WORK TO BE COMPLETED. Locate "C1: 100nF (GND, VRAW) -> 680nF (GND, VRAW)" in the data below, then output the line it is on and all following lines through the last, word for word. Skip any pictures.

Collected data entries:
[Start of Attachment]
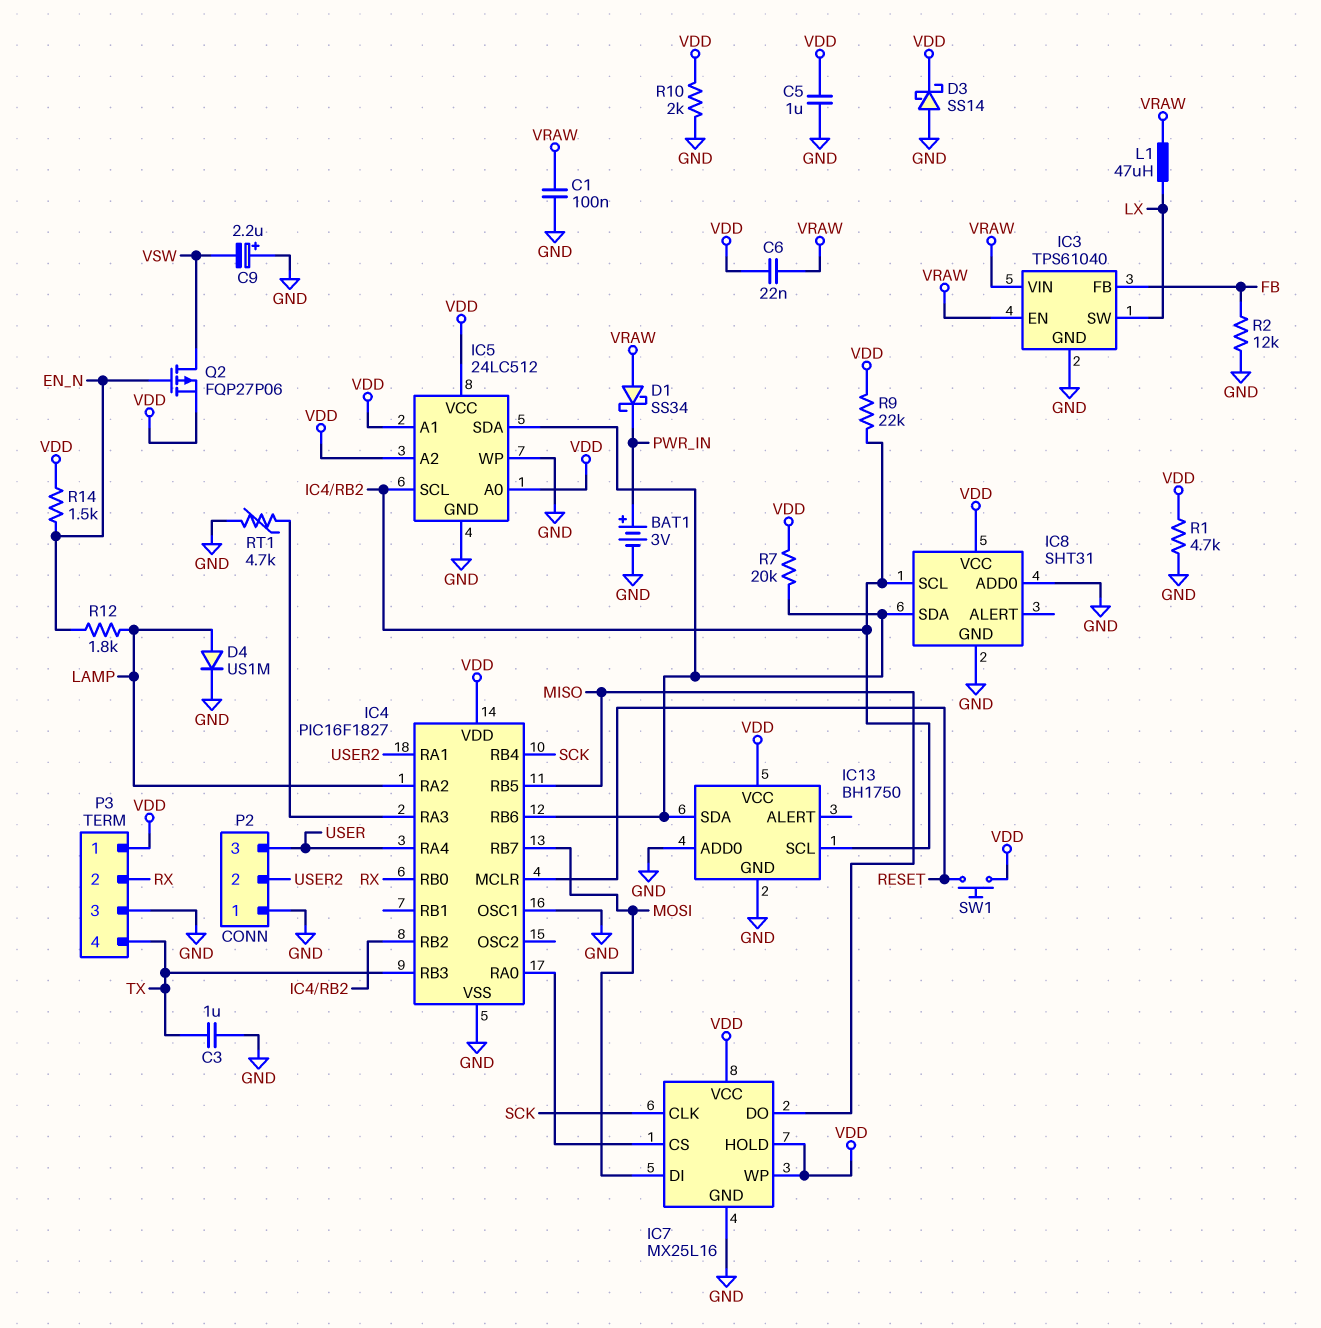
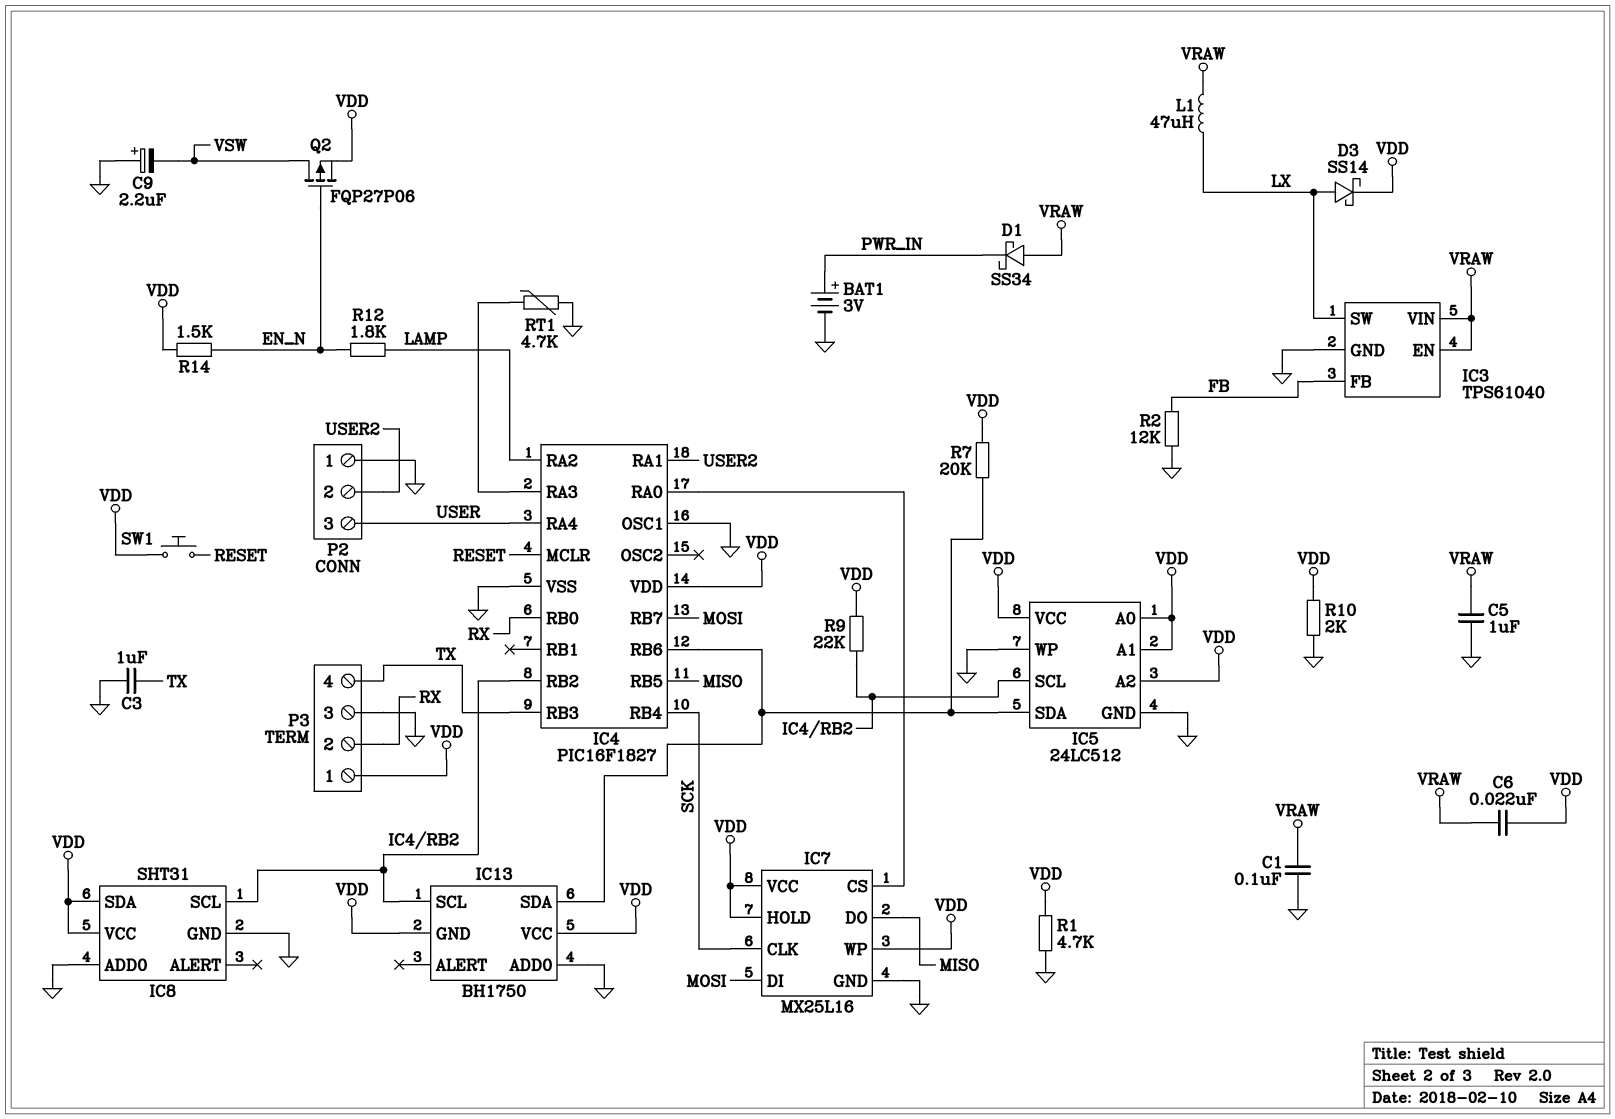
C5: 1uF (GND, VDD) -> 1uF (GND, VRAW)
D3: schottky SS14 (A GND, K VDD) -> schottky SS14 (A LX, K VDD)
D4: diode US1M (A LAMP, K GND) -> none
IC8 pin SDA: IC4/RB6 -> VDD
IC13 pin GND: GND -> VDD

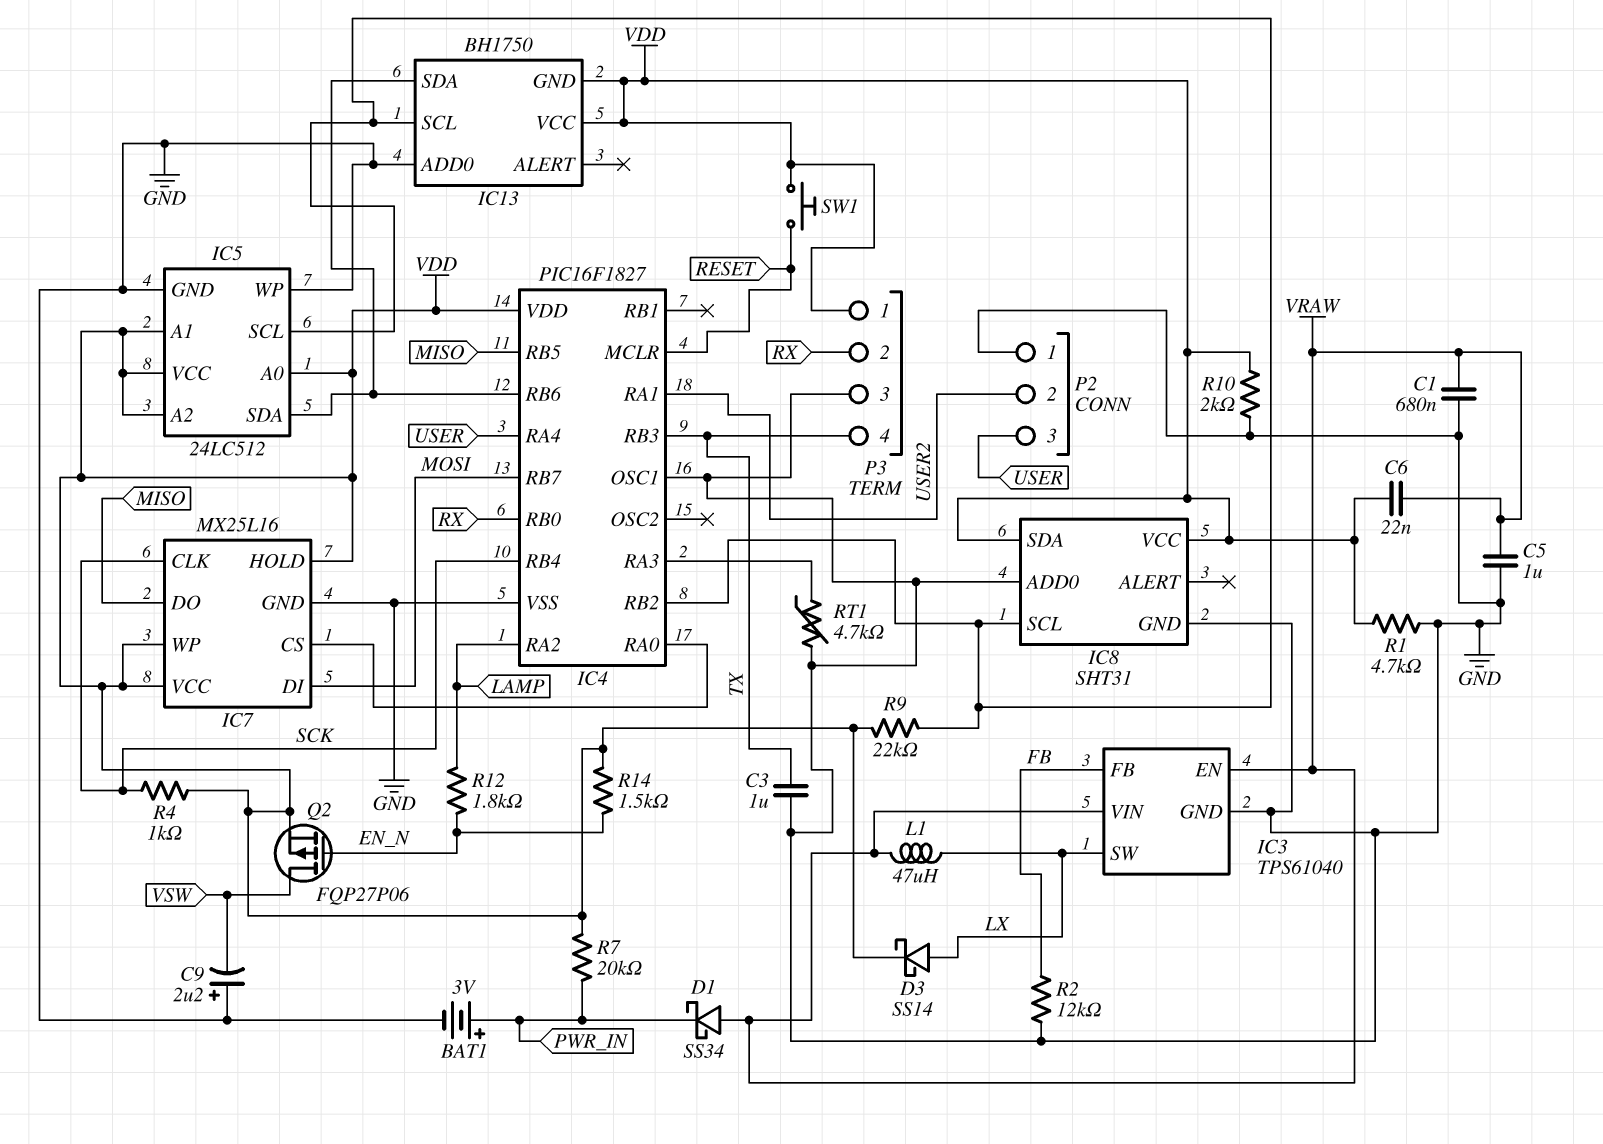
C1: 100nF (GND, VRAW) -> 680nF (GND, VRAW)
R4: none -> 1k (SCK, VDD)
R7: 20k (IC4/RB6, VDD) -> 20k (PWR_IN, VDD)

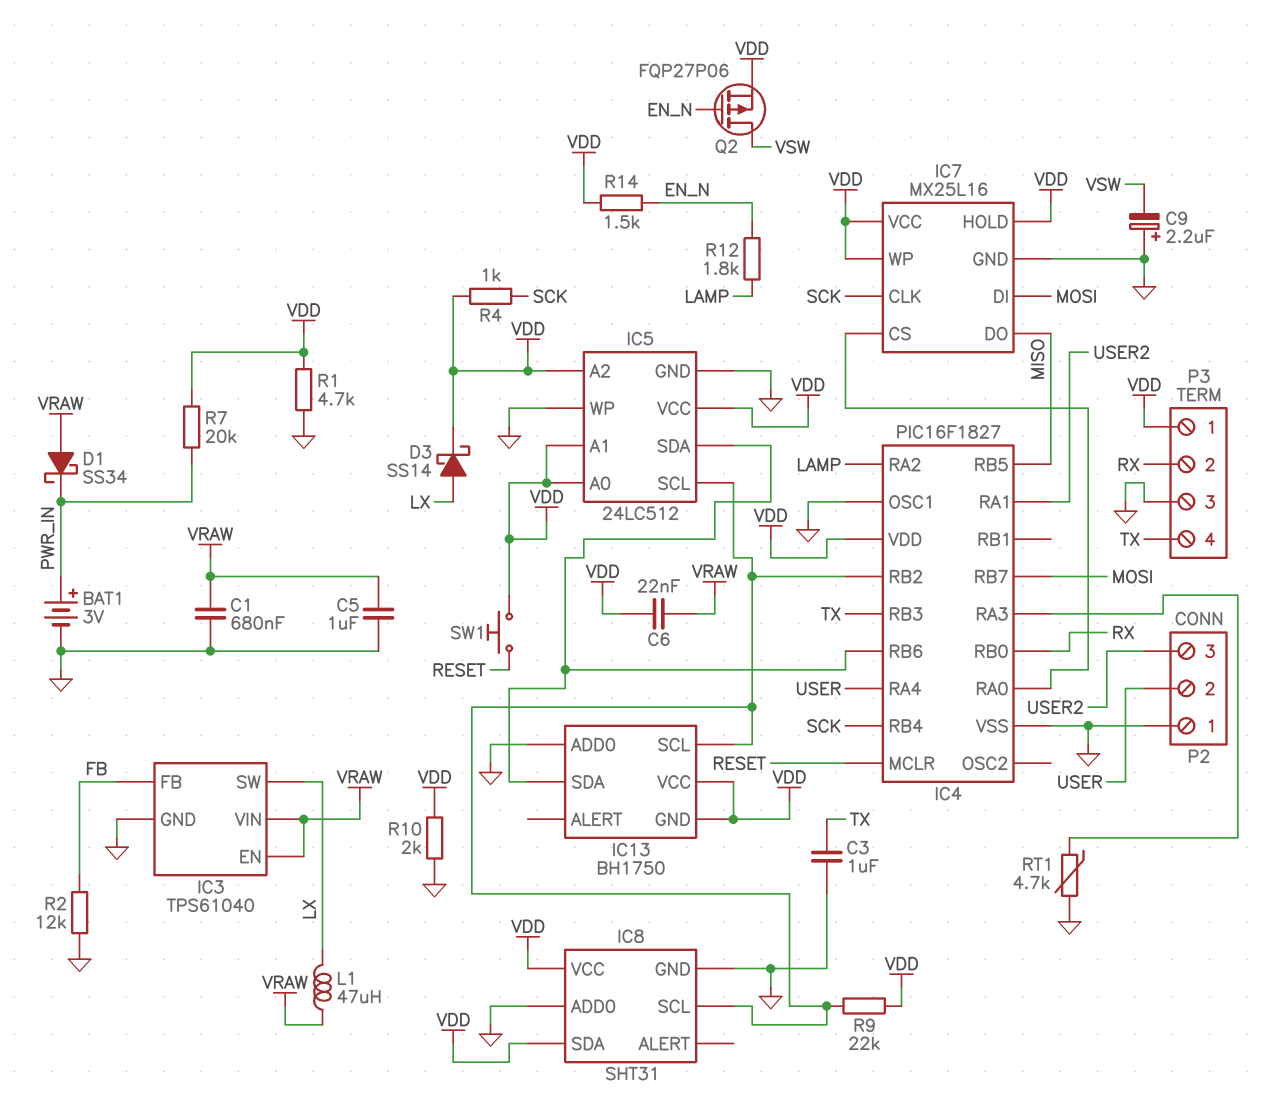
P2 pin 2: USER2 -> USER
P2 pin 3: USER -> USER2

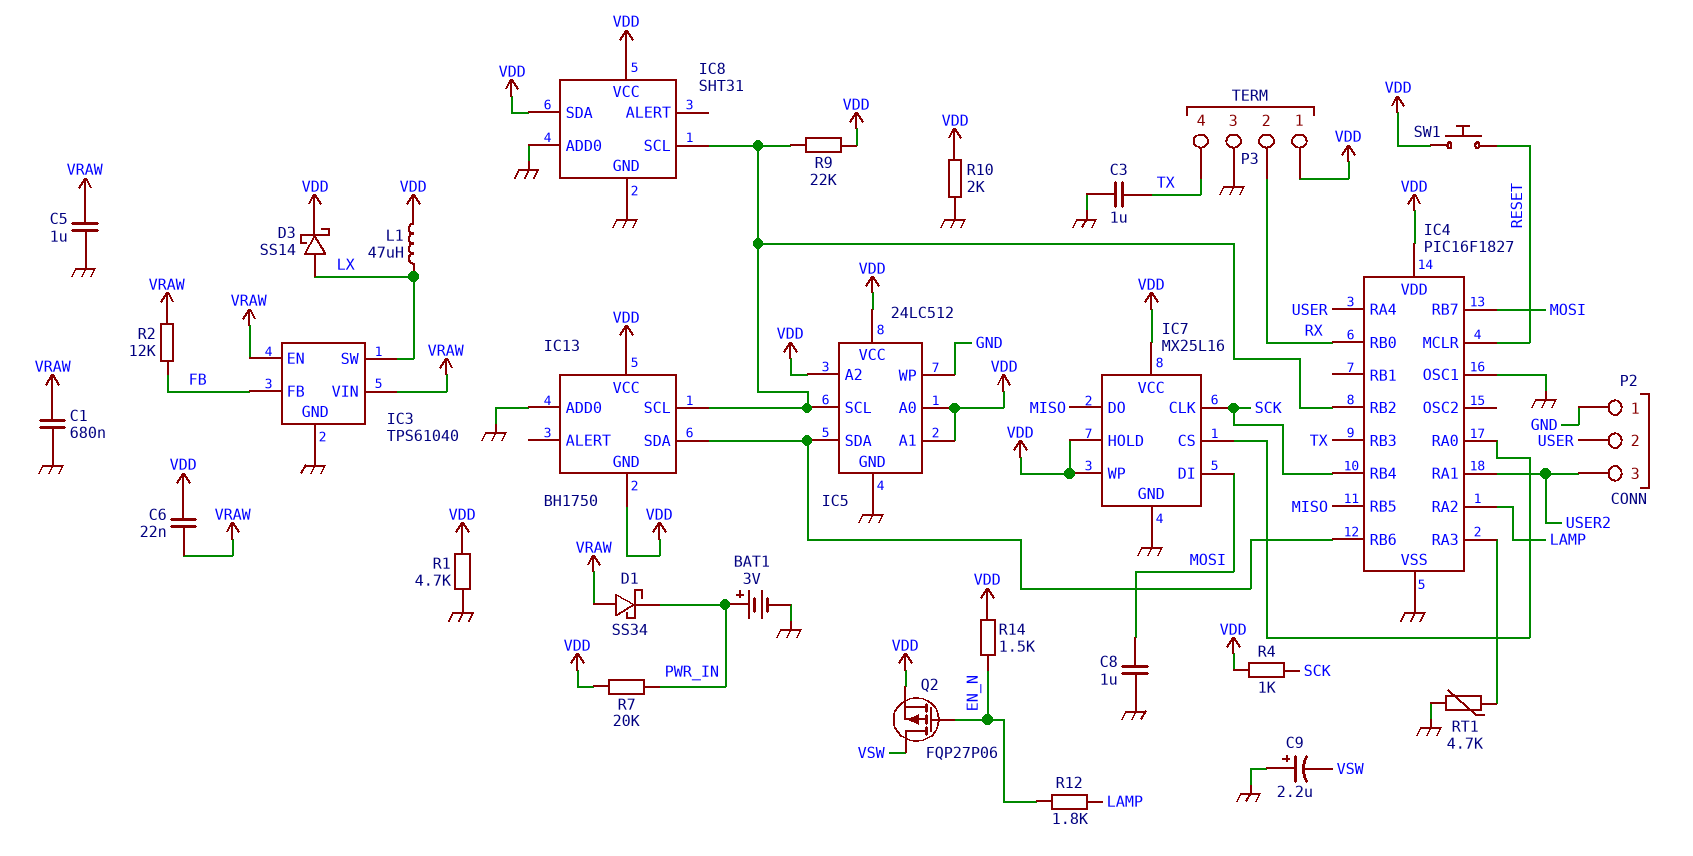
C8: none -> 1uF (GND, MOSI)
L1: 47uH (LX, VRAW) -> 47uH (LX, VDD)
R2: 12k (FB, GND) -> 12k (FB, VRAW)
[End of Attachment]
RESULT FOR THIS EXERCISE.
C1: 100nF (GND, VRAW) -> 680nF (GND, VRAW)
R4: none -> 1k (SCK, VDD)
R7: 20k (IC4/RB6, VDD) -> 20k (PWR_IN, VDD)

P2 pin 2: USER2 -> USER
P2 pin 3: USER -> USER2

C8: none -> 1uF (GND, MOSI)
L1: 47uH (LX, VRAW) -> 47uH (LX, VDD)
R2: 12k (FB, GND) -> 12k (FB, VRAW)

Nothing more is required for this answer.